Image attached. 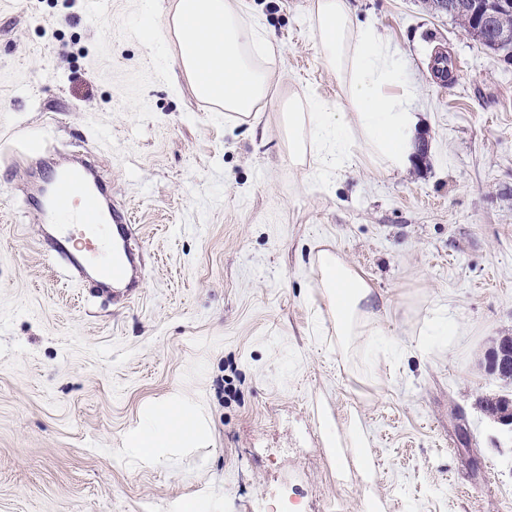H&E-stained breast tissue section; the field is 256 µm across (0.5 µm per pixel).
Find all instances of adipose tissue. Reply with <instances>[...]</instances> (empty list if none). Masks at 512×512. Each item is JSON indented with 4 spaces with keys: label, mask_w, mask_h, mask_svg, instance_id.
<instances>
[{
    "label": "adipose tissue",
    "mask_w": 512,
    "mask_h": 512,
    "mask_svg": "<svg viewBox=\"0 0 512 512\" xmlns=\"http://www.w3.org/2000/svg\"><path fill=\"white\" fill-rule=\"evenodd\" d=\"M243 0H173L167 28L159 39L175 37L179 66L198 96L215 101L234 116L257 111L268 96L274 69L270 41L258 38L244 20ZM312 18L323 56L344 80L354 111L301 107L292 96L283 118L288 154L301 161L307 150L326 144L324 169H340L368 159L389 170L409 167L418 123L404 99L391 94L390 46L372 28L353 23L349 0H313ZM320 286L335 311L336 334L343 342L374 336L380 302L372 286L342 257L324 250L317 256ZM196 406L175 397L154 407L127 445L153 462L166 452L193 443L201 434Z\"/></svg>",
    "instance_id": "ef3b65f1"
}]
</instances>
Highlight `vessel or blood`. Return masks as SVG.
Here are the masks:
<instances>
[{"label": "vessel or blood", "instance_id": "b4317fda", "mask_svg": "<svg viewBox=\"0 0 512 512\" xmlns=\"http://www.w3.org/2000/svg\"><path fill=\"white\" fill-rule=\"evenodd\" d=\"M55 180V193L38 210L61 230L59 253L79 269H92L100 280H126L135 268L128 212L105 209L106 189L87 161L58 170Z\"/></svg>", "mask_w": 512, "mask_h": 512}]
</instances>
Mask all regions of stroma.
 I'll return each instance as SVG.
<instances>
[{
  "label": "stroma",
  "mask_w": 512,
  "mask_h": 512,
  "mask_svg": "<svg viewBox=\"0 0 512 512\" xmlns=\"http://www.w3.org/2000/svg\"><path fill=\"white\" fill-rule=\"evenodd\" d=\"M0 0V512H512V394L484 355L512 336V64L432 0H350L395 48L427 151L405 171L292 162L280 103L353 111L313 0H244L276 47L266 105L231 119L153 41L171 0ZM452 70L433 77L437 56ZM91 151L138 229L115 303L48 252L31 151ZM339 252L387 301L345 346L319 286ZM456 329L426 338L432 309ZM202 406L160 463L124 453L145 410ZM358 425L362 448L331 440ZM483 414L493 422L512 430V397L489 396L479 401Z\"/></svg>",
  "instance_id": "stroma-1"
}]
</instances>
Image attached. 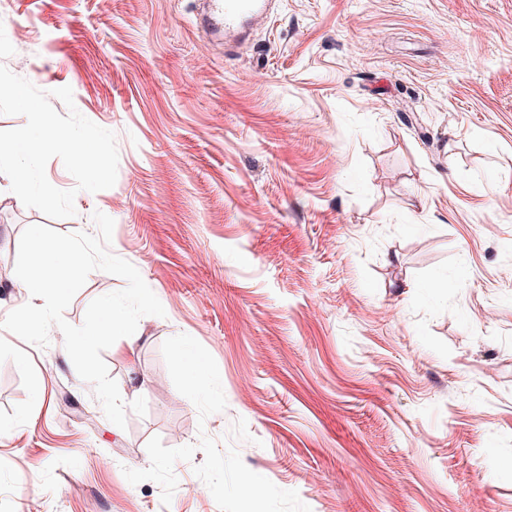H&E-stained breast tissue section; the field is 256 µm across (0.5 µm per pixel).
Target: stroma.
<instances>
[{
	"instance_id": "1",
	"label": "stroma",
	"mask_w": 512,
	"mask_h": 512,
	"mask_svg": "<svg viewBox=\"0 0 512 512\" xmlns=\"http://www.w3.org/2000/svg\"><path fill=\"white\" fill-rule=\"evenodd\" d=\"M0 65L119 155L64 219L0 175V321L24 229L97 211L165 309L102 354L123 428L59 328L0 340V512H512V0H273L243 41L194 0H0Z\"/></svg>"
}]
</instances>
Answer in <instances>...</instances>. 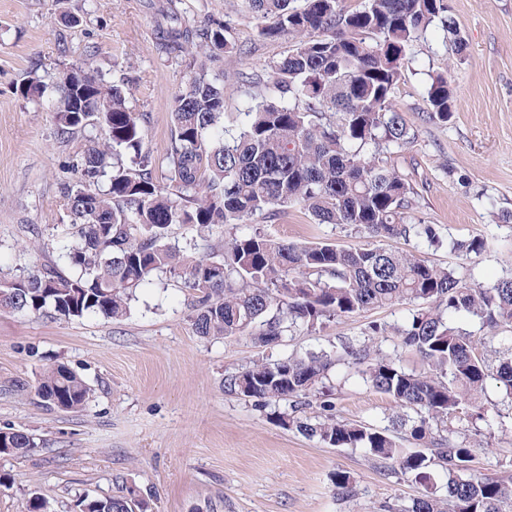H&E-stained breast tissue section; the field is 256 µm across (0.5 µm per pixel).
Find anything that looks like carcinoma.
I'll return each instance as SVG.
<instances>
[{"mask_svg": "<svg viewBox=\"0 0 512 512\" xmlns=\"http://www.w3.org/2000/svg\"><path fill=\"white\" fill-rule=\"evenodd\" d=\"M246 0L263 41L286 39L287 54L265 74L224 75V58L240 53L224 21L212 15L189 22L171 0L161 9V49L185 59V88L175 96L167 146L147 143V115L128 105L127 91L88 63H62L22 85L21 95L59 115L57 140L79 141L71 157L76 182L62 187L63 248L67 268L47 262L0 279V312L51 314L72 320L101 316L122 321L137 290L155 281H180L192 291L190 315L203 338L250 336L262 347L312 330L326 321L408 301L418 305L403 323L374 324L367 336L336 351L258 359L224 378L228 392L261 408L318 443L360 450L393 474L426 486L430 469L446 478L447 498L434 492L398 512H512V471L488 476L472 468L480 440L460 441L432 422L454 417L491 425L512 405V346L488 362L474 332L453 321L464 316L492 331L512 327V277L489 287L474 281L466 260L490 247L473 235L448 241L460 262L438 266L412 250L372 243L276 240L252 226L274 223L301 206L316 224H334L379 240L440 247L437 228L413 213L417 191L395 166L393 150L411 144L416 130L392 106L404 61L431 28L449 37L456 54L466 49L446 0ZM235 89L250 99L243 121L224 124V97ZM428 122L448 123L456 110L451 72L429 75ZM164 173L159 181L156 171ZM235 225L246 230L224 244L169 241L175 227L209 232ZM393 334L423 364L409 371L377 339ZM354 369L397 409L391 426L336 416L329 373ZM500 404L486 400L489 384ZM95 394L64 363L45 369L35 396L50 411L81 412ZM399 427L413 447L391 434ZM35 437L0 428V455L24 456ZM336 495L354 493L351 476L338 472ZM140 512H153L140 489L77 498L78 512H126L130 494ZM21 512H52L47 497L32 493Z\"/></svg>", "mask_w": 512, "mask_h": 512, "instance_id": "obj_1", "label": "carcinoma"}]
</instances>
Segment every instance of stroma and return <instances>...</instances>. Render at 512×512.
<instances>
[{
    "mask_svg": "<svg viewBox=\"0 0 512 512\" xmlns=\"http://www.w3.org/2000/svg\"><path fill=\"white\" fill-rule=\"evenodd\" d=\"M167 0H0V276L60 261L61 187L74 181V145L57 143L54 113L35 106L20 86L45 68L91 60L129 91L133 111L147 113L148 144L164 148L174 97L186 82L183 63L156 39ZM467 49L446 47L430 30L413 49L394 105L417 129L394 161L418 193L416 213L445 239L482 234L493 250L468 264L490 285L512 274V0H447ZM188 17L224 19L240 55L228 72L262 71L288 51L287 41L261 42L240 0H181ZM72 13L81 19L70 26ZM450 70L457 92L451 122L422 121L430 71ZM265 232L294 242L364 244L363 234L313 223L303 209H286ZM413 310L404 304L338 317L309 334L267 349L247 336L202 339L189 322L190 297L177 283L138 293L130 316L64 321L50 315L0 312V427L25 429L38 446L22 458L0 456V512H20L29 493L50 498L56 512H74L78 494L115 495L134 485L155 512H385L420 496L361 451L331 448L286 429L269 411L224 391V376L261 357L332 350L371 325H393ZM62 362L95 388L86 411L42 408L33 385ZM339 417L384 426L391 403L355 371L333 370ZM512 458V417L493 427L488 450L473 462L500 473ZM347 472L355 494L334 493Z\"/></svg>",
    "mask_w": 512,
    "mask_h": 512,
    "instance_id": "35a3bbf8",
    "label": "stroma"
}]
</instances>
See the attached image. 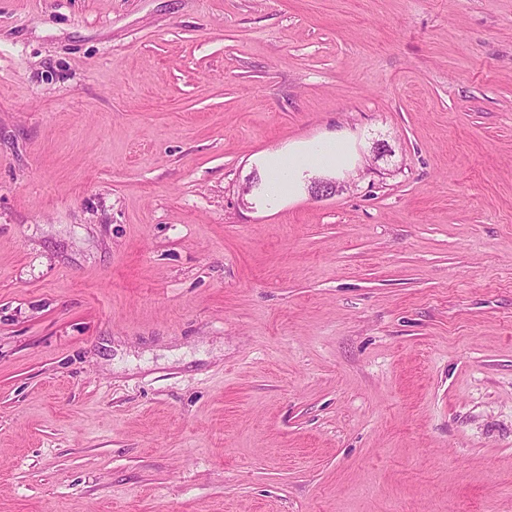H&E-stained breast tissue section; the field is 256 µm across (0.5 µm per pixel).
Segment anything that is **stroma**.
I'll return each mask as SVG.
<instances>
[{"instance_id":"obj_1","label":"stroma","mask_w":512,"mask_h":512,"mask_svg":"<svg viewBox=\"0 0 512 512\" xmlns=\"http://www.w3.org/2000/svg\"><path fill=\"white\" fill-rule=\"evenodd\" d=\"M0 512H512V0H0ZM282 151L271 153L273 167L267 176V190L273 201L292 197L297 183V176L304 170L320 168L340 169L347 165L350 158L348 139L335 136L324 145L314 147L306 142L295 143L288 147V165L280 164Z\"/></svg>"}]
</instances>
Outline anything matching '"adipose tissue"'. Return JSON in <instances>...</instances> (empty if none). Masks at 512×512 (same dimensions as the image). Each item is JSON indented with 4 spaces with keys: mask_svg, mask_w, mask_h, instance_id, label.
<instances>
[{
    "mask_svg": "<svg viewBox=\"0 0 512 512\" xmlns=\"http://www.w3.org/2000/svg\"><path fill=\"white\" fill-rule=\"evenodd\" d=\"M349 158L350 142L341 136L329 139L318 147L299 142L290 146L287 152H273V166L266 182L270 199L276 201L293 192L300 172L320 168L340 169L347 165Z\"/></svg>",
    "mask_w": 512,
    "mask_h": 512,
    "instance_id": "1",
    "label": "adipose tissue"
}]
</instances>
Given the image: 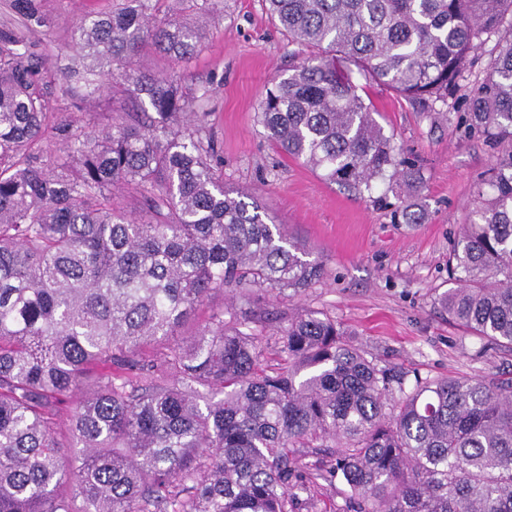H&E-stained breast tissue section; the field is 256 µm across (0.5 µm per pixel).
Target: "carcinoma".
I'll list each match as a JSON object with an SVG mask.
<instances>
[{"label": "carcinoma", "instance_id": "carcinoma-1", "mask_svg": "<svg viewBox=\"0 0 512 512\" xmlns=\"http://www.w3.org/2000/svg\"><path fill=\"white\" fill-rule=\"evenodd\" d=\"M180 2L162 18L152 0L82 18L78 86L27 36L48 23L43 0H13L22 26H0V512H322L318 490L338 476L356 512H512V385L448 377L407 392L314 310L269 329L212 308L186 330L215 291L298 293L324 265L224 187L205 95L136 65L198 54L219 0L189 14ZM266 3L307 56L266 88L257 121L324 180L363 196L390 177L417 196L419 169L354 73L428 109L493 36L466 122L512 139V0ZM108 84L148 124H95ZM58 92L65 150L40 160L30 150ZM485 185L439 305L512 352V151ZM130 187L137 213L112 205Z\"/></svg>", "mask_w": 512, "mask_h": 512}]
</instances>
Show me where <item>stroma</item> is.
Listing matches in <instances>:
<instances>
[{
	"mask_svg": "<svg viewBox=\"0 0 512 512\" xmlns=\"http://www.w3.org/2000/svg\"><path fill=\"white\" fill-rule=\"evenodd\" d=\"M120 0H44L47 27L35 35L57 66L69 64L71 31L81 18L117 7ZM491 46L447 103L421 110L395 92L357 77L364 100L381 112L384 132L401 154L416 158L425 182L426 217L400 224L393 217L399 188L378 182L358 197L288 158L256 118L266 85L288 74L303 53L271 24L264 0H222L211 13L198 55L188 65L167 64L194 88H207V127L224 185L255 196L271 217L312 256L323 277L305 292L283 291L257 316L272 327L304 309L326 314L350 334L368 359L395 368L406 386L445 377L512 380V352L450 323L438 306L448 288V250L465 223L476 186L495 157L512 143H489L462 121L465 101L486 75Z\"/></svg>",
	"mask_w": 512,
	"mask_h": 512,
	"instance_id": "35a3bbf8",
	"label": "stroma"
}]
</instances>
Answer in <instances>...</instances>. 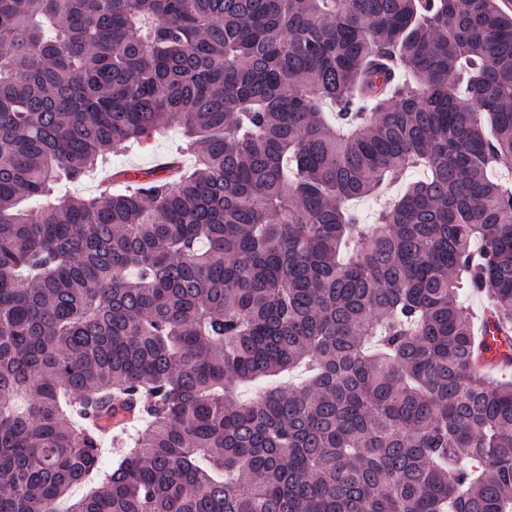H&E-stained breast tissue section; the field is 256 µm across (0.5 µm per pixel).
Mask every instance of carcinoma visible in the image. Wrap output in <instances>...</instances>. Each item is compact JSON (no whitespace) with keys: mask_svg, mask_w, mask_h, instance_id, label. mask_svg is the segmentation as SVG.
Segmentation results:
<instances>
[{"mask_svg":"<svg viewBox=\"0 0 512 512\" xmlns=\"http://www.w3.org/2000/svg\"><path fill=\"white\" fill-rule=\"evenodd\" d=\"M171 126L174 174L58 192ZM500 168L498 0H0V512H512L459 302L512 332ZM461 302L463 318L473 321L476 327L479 318L486 312L488 300L484 296L467 291L462 293Z\"/></svg>","mask_w":512,"mask_h":512,"instance_id":"1","label":"carcinoma"}]
</instances>
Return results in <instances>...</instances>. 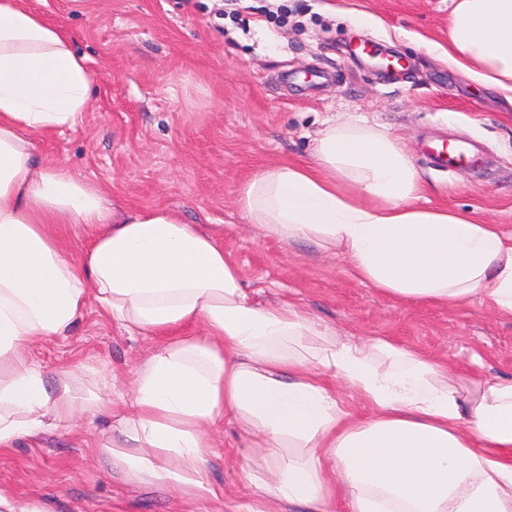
______________________________
Locate the line containing "Mask every instance" in the records above, then output it and every line after it through the last, excluding pictures.

OUTPUT BELOW —
Mask every instance of carcinoma visible in the image. Wrap output in <instances>...</instances>. Each item is compact JSON (no whitespace) with keys: mask_svg, mask_w, mask_h, instance_id, label. mask_svg is the segmentation as SVG.
Segmentation results:
<instances>
[{"mask_svg":"<svg viewBox=\"0 0 512 512\" xmlns=\"http://www.w3.org/2000/svg\"><path fill=\"white\" fill-rule=\"evenodd\" d=\"M171 126L174 174L58 192ZM500 168L498 0H0V512H512L459 302L512 332ZM461 302L463 318L473 321L476 327L479 318L486 312L488 300L484 296L467 291L462 293Z\"/></svg>","mask_w":512,"mask_h":512,"instance_id":"1","label":"carcinoma"}]
</instances>
Return results in <instances>...</instances>. 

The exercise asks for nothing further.